§ **WORK ITEM**:
Using the records below, find every line that includes "PIXELS" and copy it.

★ ★ ★ ★ ★ ★ ★

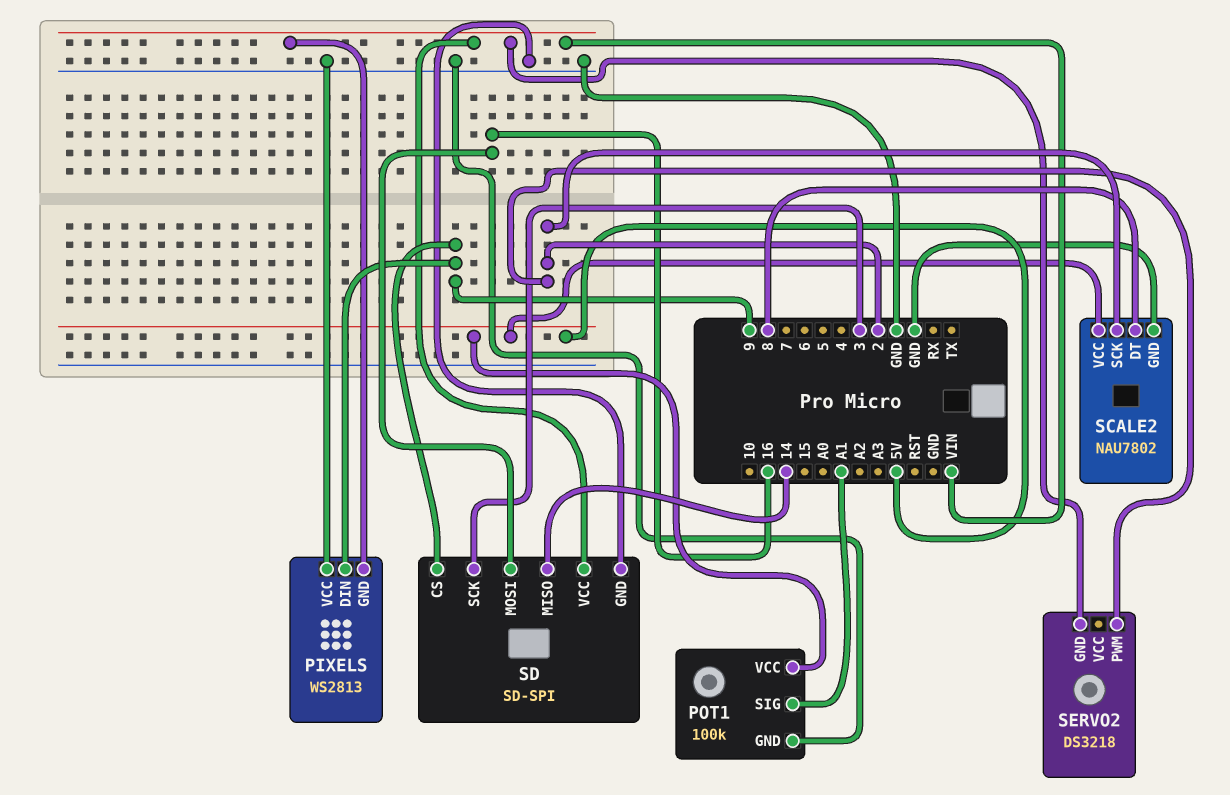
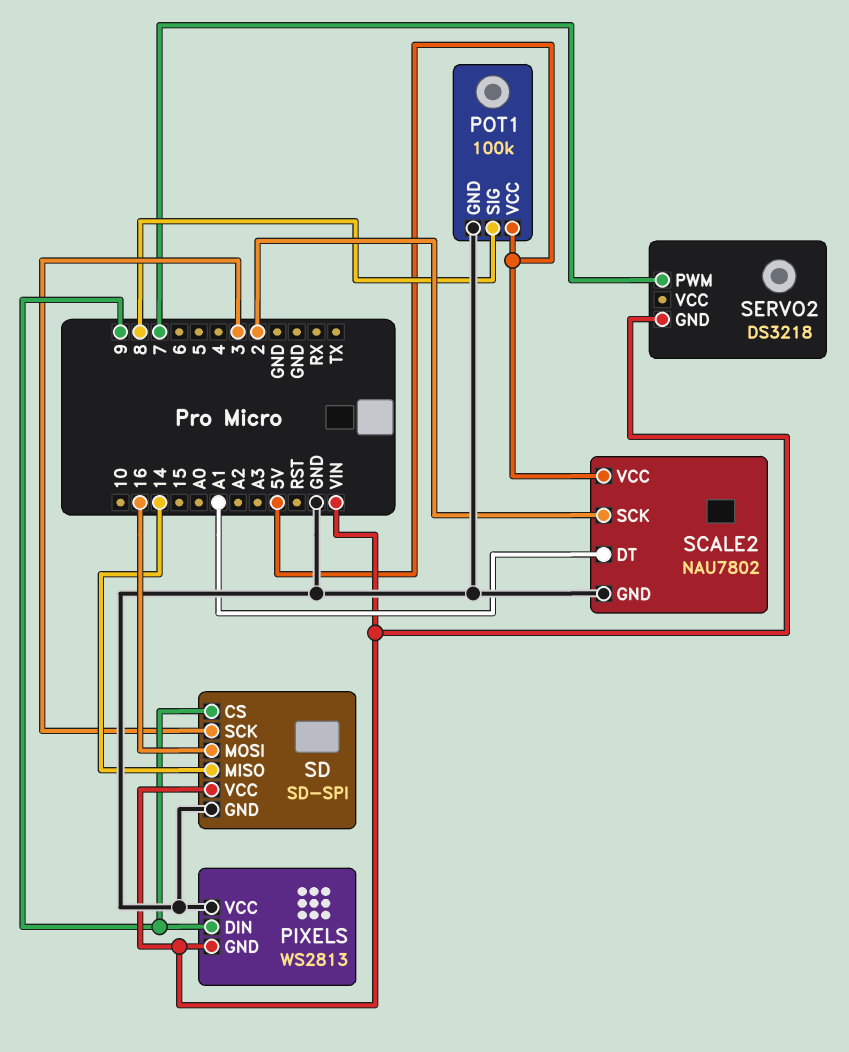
POT1 pin SIG: A1 -> 8
SCALE2 pin DT: 8 -> A1
SERVO2 pin PWM: 2 -> 7

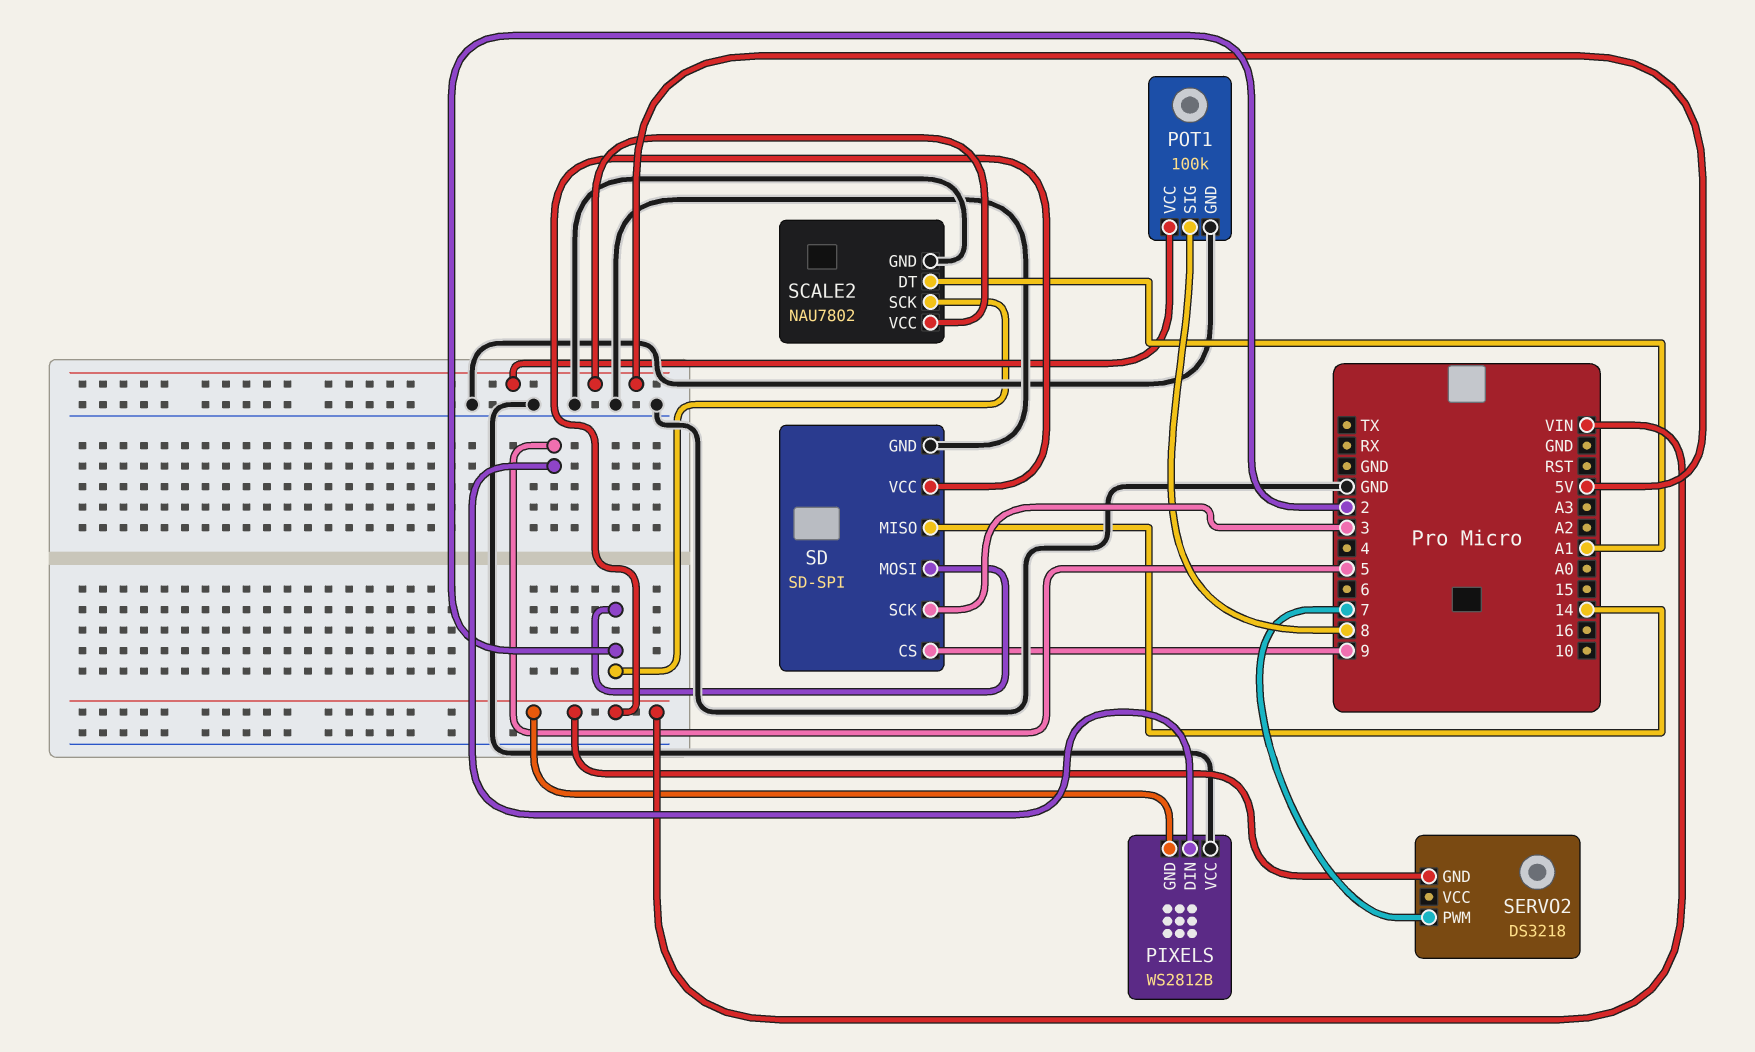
PIXELS: WS2813 -> WS2812B
PIXELS pin DIN: 9 -> 5
SD pin MOSI: 16 -> 2

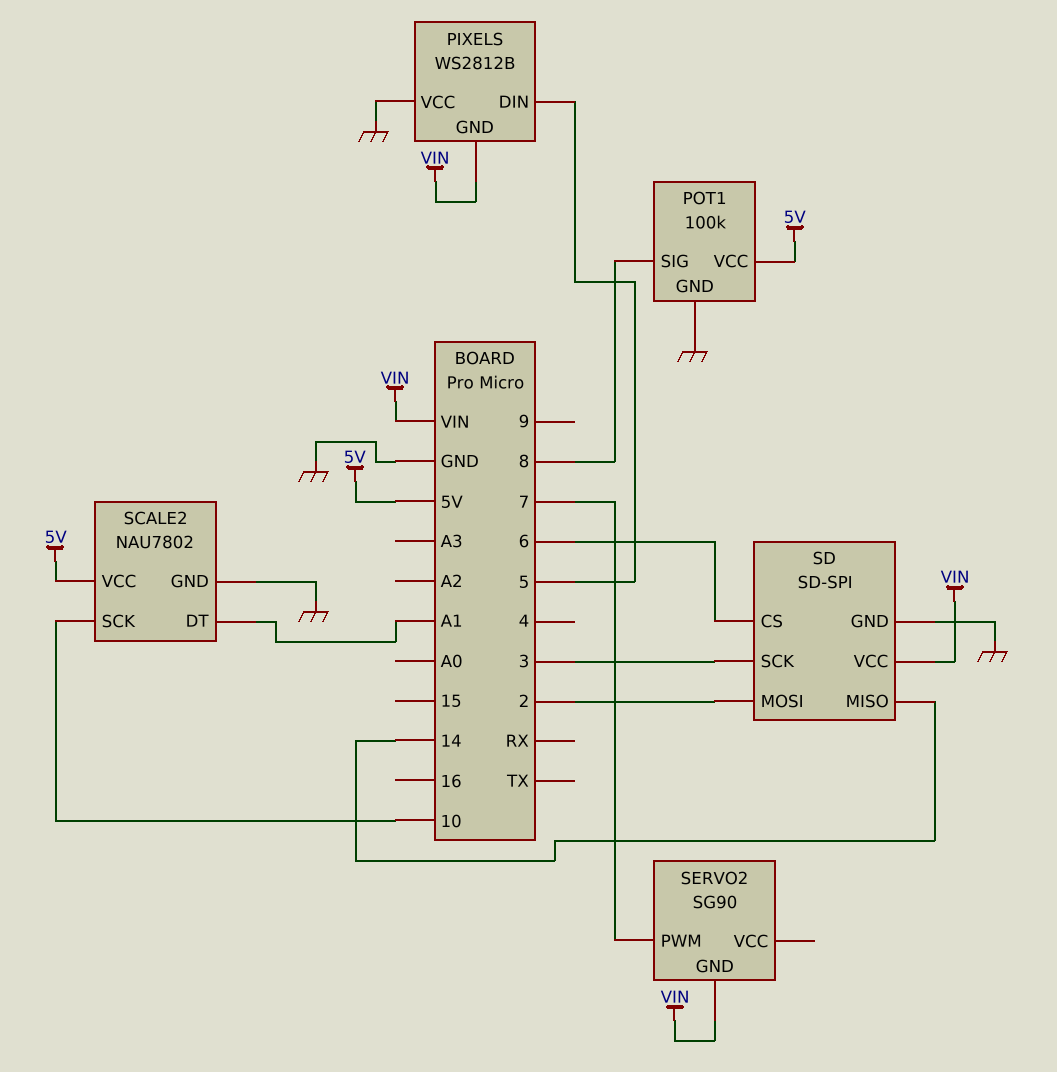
SCALE2 pin SCK: 2 -> 10
SD pin CS: 9 -> 6
SERVO2: DS3218 -> SG90

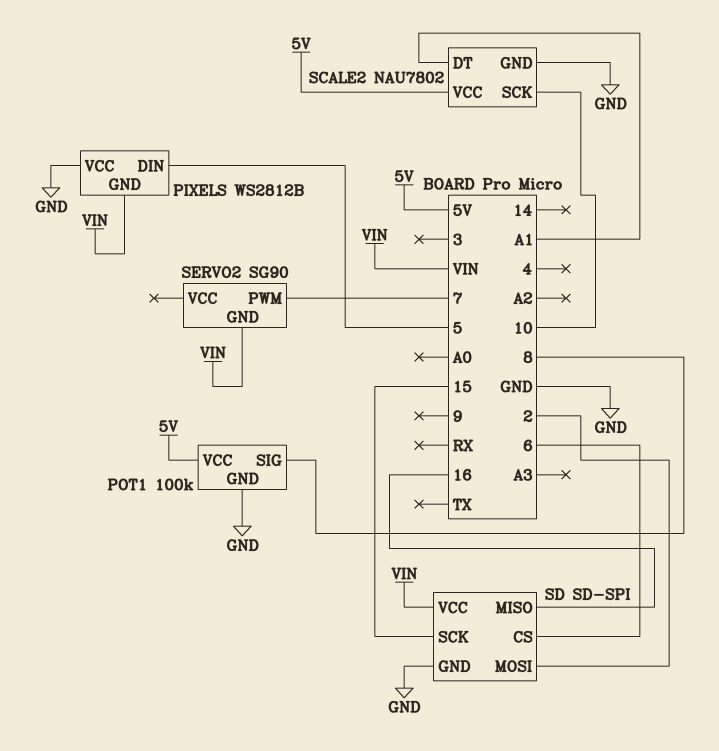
SD pin MISO: 14 -> 16
SD pin SCK: 3 -> 15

★ ★ ★ ★ ★ ★ ★

§ **COMPLETED TASK**:
PIXELS: WS2813 -> WS2812B
PIXELS pin DIN: 9 -> 5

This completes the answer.